Work order
Find the word "dumbbell" in the listing. Copy out each line where it occurs.

Input records
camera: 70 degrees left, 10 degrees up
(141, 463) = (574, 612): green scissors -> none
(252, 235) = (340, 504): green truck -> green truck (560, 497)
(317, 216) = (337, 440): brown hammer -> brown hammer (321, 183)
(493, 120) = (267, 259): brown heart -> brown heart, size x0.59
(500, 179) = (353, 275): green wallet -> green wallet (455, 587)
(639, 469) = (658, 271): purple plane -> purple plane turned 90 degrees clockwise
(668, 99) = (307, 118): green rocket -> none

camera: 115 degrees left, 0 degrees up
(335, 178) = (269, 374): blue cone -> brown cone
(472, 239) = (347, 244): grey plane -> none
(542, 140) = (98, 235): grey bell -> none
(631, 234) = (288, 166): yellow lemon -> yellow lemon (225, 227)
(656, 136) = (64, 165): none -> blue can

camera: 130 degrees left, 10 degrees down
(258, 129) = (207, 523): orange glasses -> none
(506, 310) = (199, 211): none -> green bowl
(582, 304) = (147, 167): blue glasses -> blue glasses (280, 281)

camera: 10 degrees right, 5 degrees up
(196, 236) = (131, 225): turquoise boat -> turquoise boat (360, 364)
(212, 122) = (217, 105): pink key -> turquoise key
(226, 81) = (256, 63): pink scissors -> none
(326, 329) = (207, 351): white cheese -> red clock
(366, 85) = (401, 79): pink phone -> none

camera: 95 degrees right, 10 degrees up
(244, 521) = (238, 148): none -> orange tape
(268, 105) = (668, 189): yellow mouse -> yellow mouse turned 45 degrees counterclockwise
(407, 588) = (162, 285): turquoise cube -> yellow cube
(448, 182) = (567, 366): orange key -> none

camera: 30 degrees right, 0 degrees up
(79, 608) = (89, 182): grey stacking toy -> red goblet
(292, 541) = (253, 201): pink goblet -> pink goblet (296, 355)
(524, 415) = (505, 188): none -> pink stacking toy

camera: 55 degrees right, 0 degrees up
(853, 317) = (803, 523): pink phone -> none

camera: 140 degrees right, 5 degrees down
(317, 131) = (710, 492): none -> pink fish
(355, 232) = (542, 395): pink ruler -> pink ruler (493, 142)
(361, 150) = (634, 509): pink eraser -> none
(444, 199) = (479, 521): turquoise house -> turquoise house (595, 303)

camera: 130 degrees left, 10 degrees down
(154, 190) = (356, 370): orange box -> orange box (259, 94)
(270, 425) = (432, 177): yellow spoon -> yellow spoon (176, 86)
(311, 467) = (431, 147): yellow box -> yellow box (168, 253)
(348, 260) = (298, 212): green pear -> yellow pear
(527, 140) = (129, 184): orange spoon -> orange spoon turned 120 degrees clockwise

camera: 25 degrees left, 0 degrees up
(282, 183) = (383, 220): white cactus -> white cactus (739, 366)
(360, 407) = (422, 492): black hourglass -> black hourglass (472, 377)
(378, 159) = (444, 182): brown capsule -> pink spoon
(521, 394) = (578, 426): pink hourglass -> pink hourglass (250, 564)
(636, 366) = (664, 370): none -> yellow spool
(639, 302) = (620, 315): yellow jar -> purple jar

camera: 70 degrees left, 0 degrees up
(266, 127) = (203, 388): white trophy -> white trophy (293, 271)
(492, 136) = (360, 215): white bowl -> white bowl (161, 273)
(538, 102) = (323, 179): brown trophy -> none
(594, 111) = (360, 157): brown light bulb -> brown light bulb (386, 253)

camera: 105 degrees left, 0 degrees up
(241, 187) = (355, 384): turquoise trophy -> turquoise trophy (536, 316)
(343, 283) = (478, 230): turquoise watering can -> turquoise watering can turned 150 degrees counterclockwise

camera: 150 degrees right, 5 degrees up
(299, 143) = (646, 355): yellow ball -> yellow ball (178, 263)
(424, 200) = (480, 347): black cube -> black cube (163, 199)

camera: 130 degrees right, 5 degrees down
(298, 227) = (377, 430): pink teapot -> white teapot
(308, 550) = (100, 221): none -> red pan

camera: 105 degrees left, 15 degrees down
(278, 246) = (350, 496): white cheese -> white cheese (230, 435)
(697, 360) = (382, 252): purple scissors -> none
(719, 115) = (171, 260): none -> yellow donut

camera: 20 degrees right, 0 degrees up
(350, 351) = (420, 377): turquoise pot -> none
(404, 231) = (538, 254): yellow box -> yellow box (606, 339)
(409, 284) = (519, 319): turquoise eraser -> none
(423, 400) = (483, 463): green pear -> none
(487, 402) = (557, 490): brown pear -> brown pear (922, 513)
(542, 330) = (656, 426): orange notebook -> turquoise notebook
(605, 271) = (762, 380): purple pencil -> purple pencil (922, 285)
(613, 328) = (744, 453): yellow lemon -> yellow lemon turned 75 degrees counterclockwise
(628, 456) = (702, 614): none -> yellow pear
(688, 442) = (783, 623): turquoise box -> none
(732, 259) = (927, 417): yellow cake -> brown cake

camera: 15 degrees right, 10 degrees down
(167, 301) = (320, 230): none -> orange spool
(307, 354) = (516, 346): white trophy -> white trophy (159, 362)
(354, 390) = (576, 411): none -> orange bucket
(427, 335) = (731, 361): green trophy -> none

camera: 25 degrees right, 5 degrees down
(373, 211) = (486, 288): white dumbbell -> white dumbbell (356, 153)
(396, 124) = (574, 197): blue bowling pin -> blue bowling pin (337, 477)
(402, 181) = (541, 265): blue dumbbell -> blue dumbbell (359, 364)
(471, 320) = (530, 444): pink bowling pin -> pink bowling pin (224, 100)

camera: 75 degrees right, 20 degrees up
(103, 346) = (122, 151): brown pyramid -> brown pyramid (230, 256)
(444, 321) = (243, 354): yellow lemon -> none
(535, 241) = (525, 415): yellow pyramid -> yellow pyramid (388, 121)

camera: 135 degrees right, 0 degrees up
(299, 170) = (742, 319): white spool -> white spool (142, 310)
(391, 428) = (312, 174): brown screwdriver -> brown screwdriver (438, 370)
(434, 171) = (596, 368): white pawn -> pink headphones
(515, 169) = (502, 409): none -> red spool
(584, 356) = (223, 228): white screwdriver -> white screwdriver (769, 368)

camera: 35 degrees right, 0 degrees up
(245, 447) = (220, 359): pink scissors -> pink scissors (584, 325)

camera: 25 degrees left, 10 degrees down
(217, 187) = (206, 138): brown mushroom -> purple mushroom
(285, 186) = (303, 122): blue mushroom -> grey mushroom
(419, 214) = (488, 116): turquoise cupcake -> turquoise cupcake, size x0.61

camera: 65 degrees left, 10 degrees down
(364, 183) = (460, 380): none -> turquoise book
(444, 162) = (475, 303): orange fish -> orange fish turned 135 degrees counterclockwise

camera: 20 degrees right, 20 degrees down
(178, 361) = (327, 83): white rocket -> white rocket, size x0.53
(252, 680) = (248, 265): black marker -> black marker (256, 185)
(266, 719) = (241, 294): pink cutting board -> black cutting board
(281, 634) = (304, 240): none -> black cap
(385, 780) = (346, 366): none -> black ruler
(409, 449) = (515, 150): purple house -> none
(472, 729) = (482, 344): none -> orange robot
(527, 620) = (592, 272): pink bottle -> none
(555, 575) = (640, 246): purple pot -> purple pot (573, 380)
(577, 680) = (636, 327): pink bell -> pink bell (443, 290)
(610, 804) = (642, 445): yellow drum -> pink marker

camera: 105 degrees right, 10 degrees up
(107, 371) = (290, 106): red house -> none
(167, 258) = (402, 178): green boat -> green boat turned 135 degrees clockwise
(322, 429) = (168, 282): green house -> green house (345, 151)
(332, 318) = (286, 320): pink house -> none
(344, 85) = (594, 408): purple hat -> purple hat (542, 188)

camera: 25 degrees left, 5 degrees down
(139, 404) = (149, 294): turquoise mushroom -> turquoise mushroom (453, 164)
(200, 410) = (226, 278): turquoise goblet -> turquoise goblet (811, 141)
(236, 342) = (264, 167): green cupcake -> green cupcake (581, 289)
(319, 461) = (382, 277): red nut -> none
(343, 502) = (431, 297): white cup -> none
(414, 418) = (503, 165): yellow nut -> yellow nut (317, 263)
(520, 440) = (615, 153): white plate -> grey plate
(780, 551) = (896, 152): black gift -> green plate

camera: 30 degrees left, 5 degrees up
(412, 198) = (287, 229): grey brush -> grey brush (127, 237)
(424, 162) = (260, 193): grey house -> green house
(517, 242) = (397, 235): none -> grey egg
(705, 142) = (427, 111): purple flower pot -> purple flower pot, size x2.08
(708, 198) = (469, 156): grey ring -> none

Solved problem
(373, 211) = (486, 288): white dumbbell -> white dumbbell (356, 153)
(402, 181) = (541, 265): blue dumbbell -> blue dumbbell (359, 364)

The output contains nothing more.